(Work request):
Reproduce exactly, and only, the lines below from the one containing "The second view gained the lámpara/amarillo" through the one containing "The rodillo/amarillo ended up elsewhere, having gone from 481".

(Spatial object tracking data):
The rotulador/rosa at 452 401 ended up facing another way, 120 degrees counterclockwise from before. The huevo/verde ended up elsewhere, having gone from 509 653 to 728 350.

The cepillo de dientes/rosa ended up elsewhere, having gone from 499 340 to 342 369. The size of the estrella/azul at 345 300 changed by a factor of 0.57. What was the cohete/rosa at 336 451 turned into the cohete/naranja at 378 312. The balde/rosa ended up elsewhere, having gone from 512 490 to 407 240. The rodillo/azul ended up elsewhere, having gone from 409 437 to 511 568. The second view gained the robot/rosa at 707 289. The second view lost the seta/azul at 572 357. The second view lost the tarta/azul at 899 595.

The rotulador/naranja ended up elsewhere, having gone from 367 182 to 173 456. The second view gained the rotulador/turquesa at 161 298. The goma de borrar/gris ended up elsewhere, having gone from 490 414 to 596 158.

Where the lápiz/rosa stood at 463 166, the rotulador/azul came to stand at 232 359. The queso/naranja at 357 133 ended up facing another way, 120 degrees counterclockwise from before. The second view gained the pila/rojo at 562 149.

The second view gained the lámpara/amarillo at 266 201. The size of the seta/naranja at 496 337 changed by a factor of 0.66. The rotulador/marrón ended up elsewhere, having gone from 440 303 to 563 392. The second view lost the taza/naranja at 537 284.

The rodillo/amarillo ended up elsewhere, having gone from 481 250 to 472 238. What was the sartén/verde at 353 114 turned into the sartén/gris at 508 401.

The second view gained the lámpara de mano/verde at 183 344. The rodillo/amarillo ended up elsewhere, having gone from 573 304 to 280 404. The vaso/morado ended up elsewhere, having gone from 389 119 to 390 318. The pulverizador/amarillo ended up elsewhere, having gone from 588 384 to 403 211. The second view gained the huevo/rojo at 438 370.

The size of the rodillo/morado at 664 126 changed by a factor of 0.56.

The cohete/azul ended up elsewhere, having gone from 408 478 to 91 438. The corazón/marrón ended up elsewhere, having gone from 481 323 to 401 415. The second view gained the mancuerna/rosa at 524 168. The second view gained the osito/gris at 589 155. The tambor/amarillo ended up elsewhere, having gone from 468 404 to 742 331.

(Task result):
The second view gained the lámpara/amarillo at 266 201. The size of the seta/naranja at 496 337 changed by a factor of 0.66. The rotulador/marrón ended up elsewhere, having gone from 440 303 to 563 392. The second view lost the taza/naranja at 537 284.

The rodillo/amarillo ended up elsewhere, having gone from 481 250 to 472 238. What was the sartén/verde at 353 114 turned into the sartén/gris at 508 401.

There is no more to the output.